* [To do] Where a line in the listing below contains the word "purple", copy that line.
————
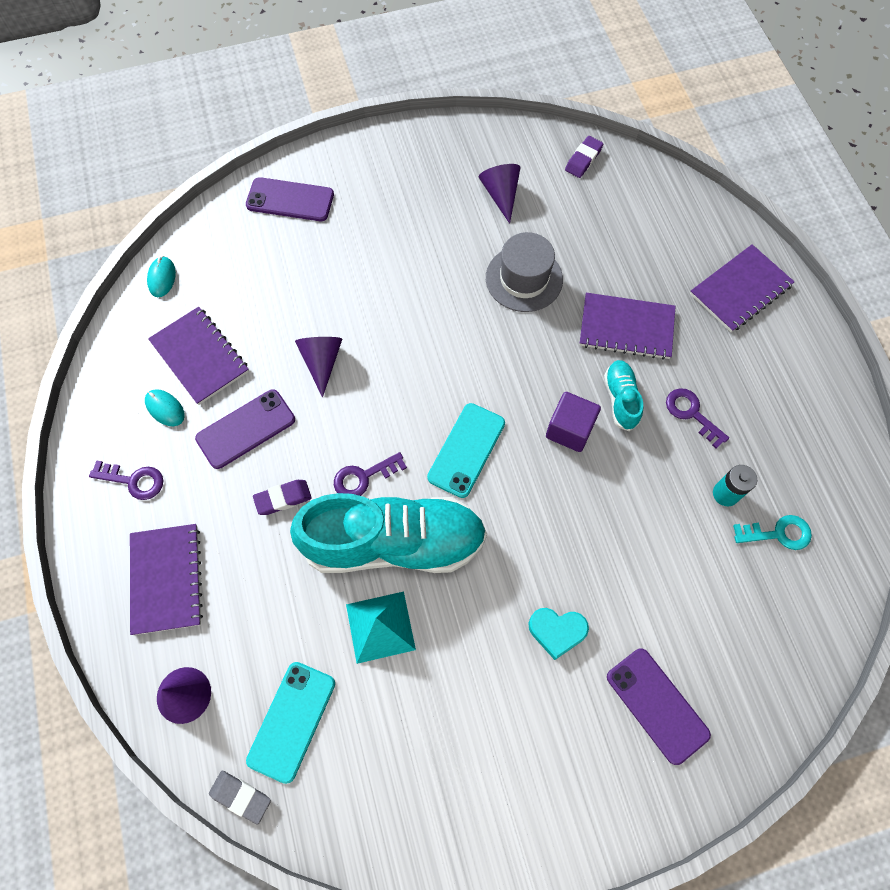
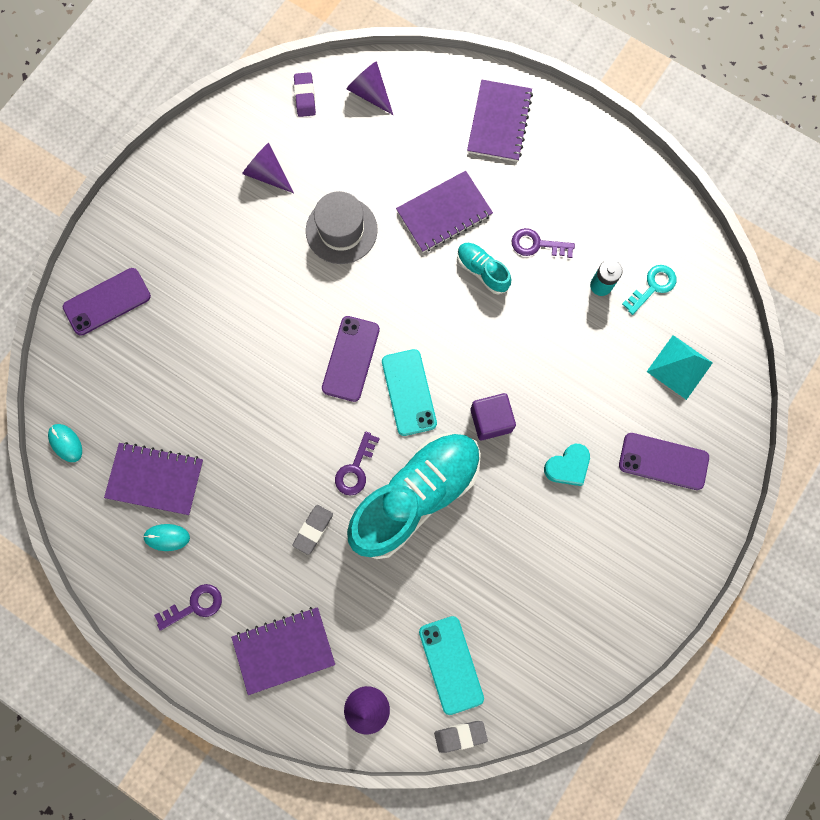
camera: 40 degrees left, 10 degrees up
(166, 579) = (284, 650): purple notebook -> purple notebook turned 60 degrees counterclockwise
(246, 429) = (241, 503): purple phone -> purple phone (351, 358)
(283, 498) = (313, 529): purple eraser -> grey eraser
(322, 362) = (250, 410): purple cone -> purple cone (370, 93)
(380, 626) = (454, 558): turquoise pyramid -> turquoise pyramid (679, 367)
(569, 429) = (466, 321): purple cube -> purple cube (491, 420)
————
* [Problem solution]
(166, 579) = (284, 650): purple notebook -> purple notebook turned 60 degrees counterclockwise
(246, 429) = (241, 503): purple phone -> purple phone (351, 358)
(283, 498) = (313, 529): purple eraser -> grey eraser
(322, 362) = (250, 410): purple cone -> purple cone (370, 93)
(569, 429) = (466, 321): purple cube -> purple cube (491, 420)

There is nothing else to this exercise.